[Stored items]
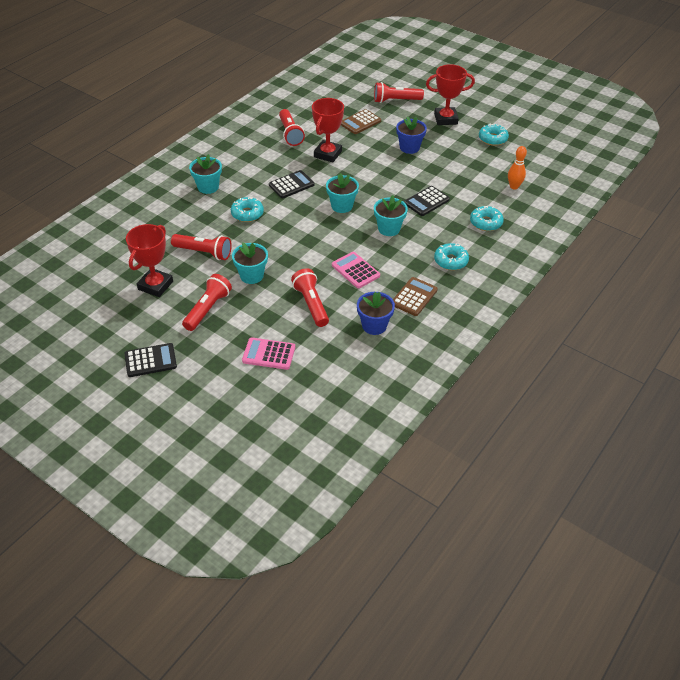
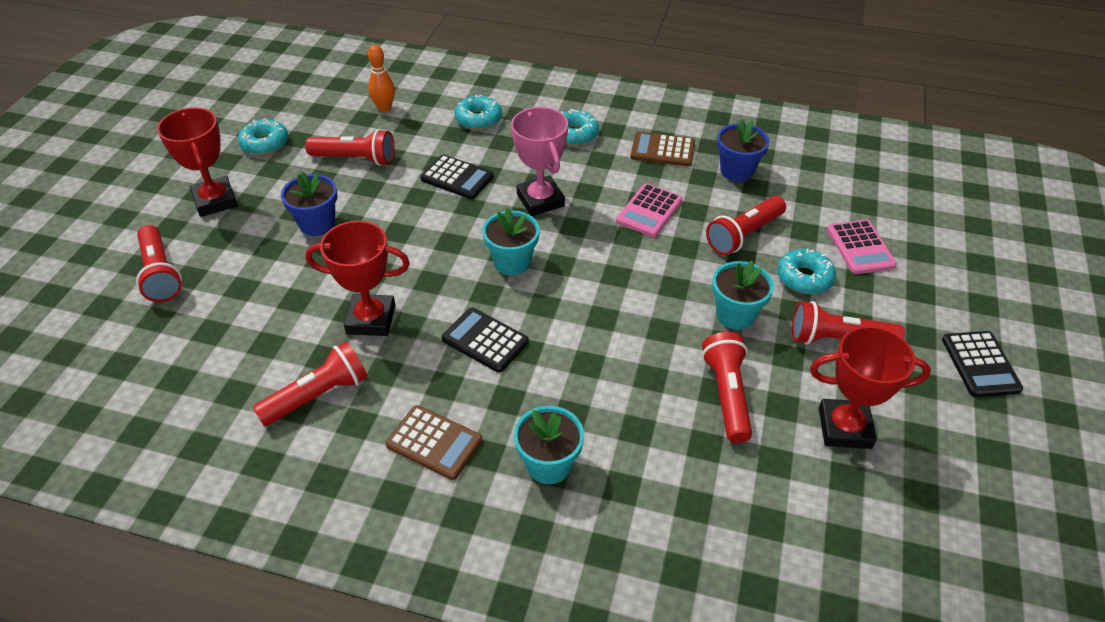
camera: 110 degrees left, 0 degrees up
(150, 360) = (980, 364): black calculator -> black calculator turned 150 degrees counterclockwise
(247, 214) = (595, 373): turquoise donut -> turquoise donut (804, 278)
(360, 122) = (250, 303): brown calculator -> brown calculator (434, 443)
(389, 229) = (540, 200): turquoise flower pot -> pink trophy
(463, 168) = (355, 159): none -> red flashlight

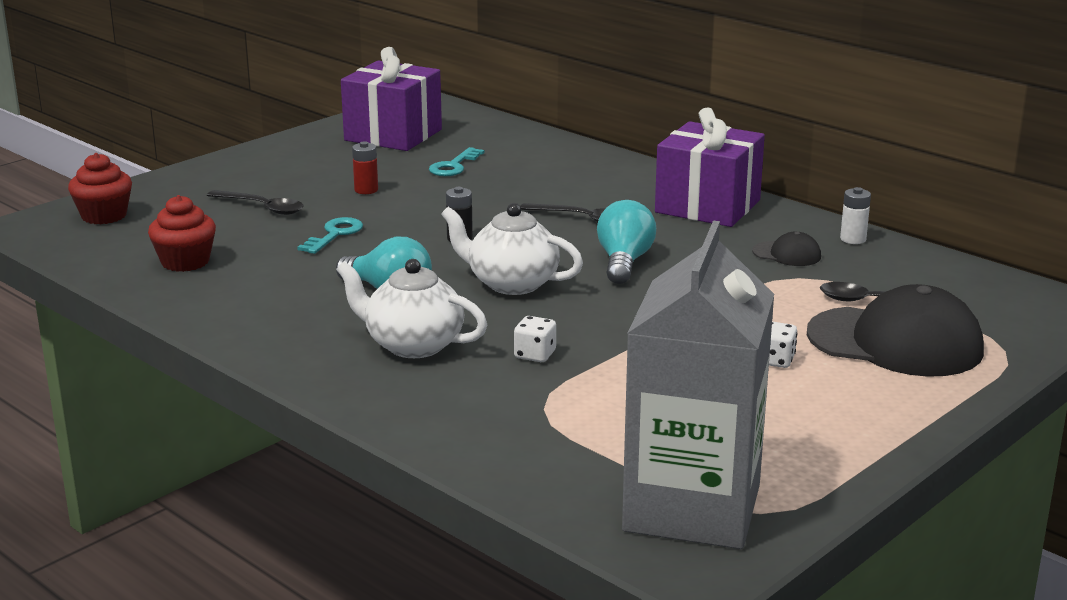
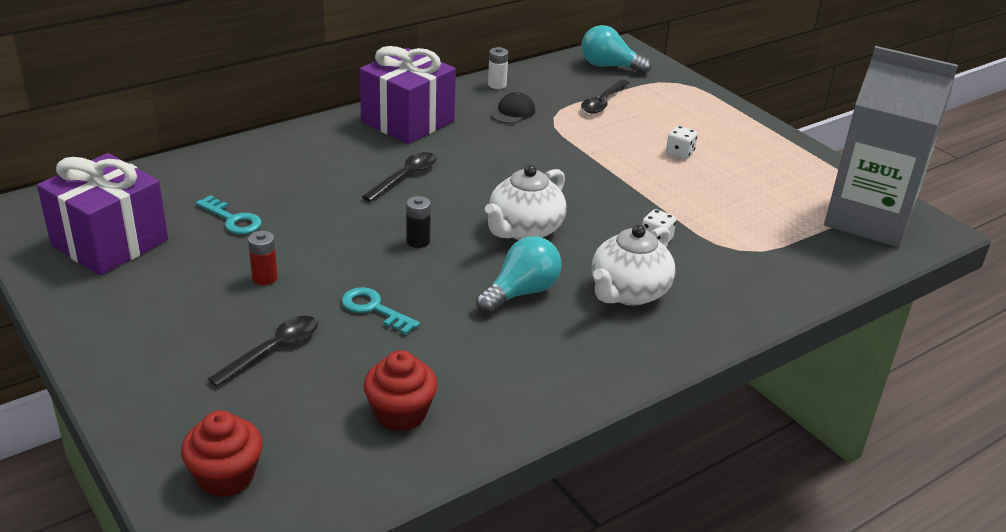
camera: 80 degrees left, 10 degrees up
(624, 262) = (501, 175): turquoise light bulb -> turquoise light bulb (609, 66)
(895, 342) = (661, 110): black cap -> none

- [What you need to do]:
Among the entries, find every line holding "left" and return it.

- [Completed task]:
camera: 110 degrees left, 0 degrees up
camera: 80 degrees left, 10 degrees up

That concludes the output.